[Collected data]
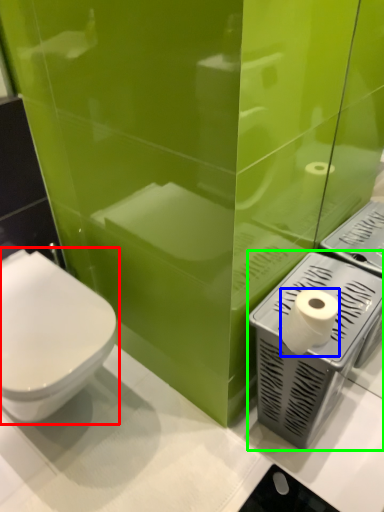
Question: Which object is positioned farthest from toilet (highlighted by a red box)? Select from toilet paper (highlighted by a blue box) and appliance (highlighted by a green box).

Choices:
 (A) toilet paper
 (B) appliance

Answer: (A)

Task to carry out: Repeat these lines word for word, leaving the picture out.

Output:
Question: Which object is positioned farthest from toilet (highlighted by a red box)? Select from toilet paper (highlighted by a blue box) and appliance (highlighted by a green box).

Choices:
 (A) toilet paper
 (B) appliance

Answer: (A)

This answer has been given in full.